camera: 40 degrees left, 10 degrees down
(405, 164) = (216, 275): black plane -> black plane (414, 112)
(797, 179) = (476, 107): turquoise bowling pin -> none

+++

ACTION ITEM: What's needed is a word-for-word copy of the lines from the one holding "(405, 164) = (216, 275): black" through the final line of the data.

EXERCISE RESULT:
(405, 164) = (216, 275): black plane -> black plane (414, 112)
(797, 179) = (476, 107): turquoise bowling pin -> none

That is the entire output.